═══ Records
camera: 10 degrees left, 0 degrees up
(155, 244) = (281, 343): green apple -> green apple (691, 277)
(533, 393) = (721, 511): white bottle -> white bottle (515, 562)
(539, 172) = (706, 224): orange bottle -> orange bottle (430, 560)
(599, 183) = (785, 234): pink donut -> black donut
══════
Task goal ▸ Repeat the data. Every word must match.

Solution for this problem ▸
camera: 10 degrees left, 0 degrees up
(155, 244) = (281, 343): green apple -> green apple (691, 277)
(533, 393) = (721, 511): white bottle -> white bottle (515, 562)
(539, 172) = (706, 224): orange bottle -> orange bottle (430, 560)
(599, 183) = (785, 234): pink donut -> black donut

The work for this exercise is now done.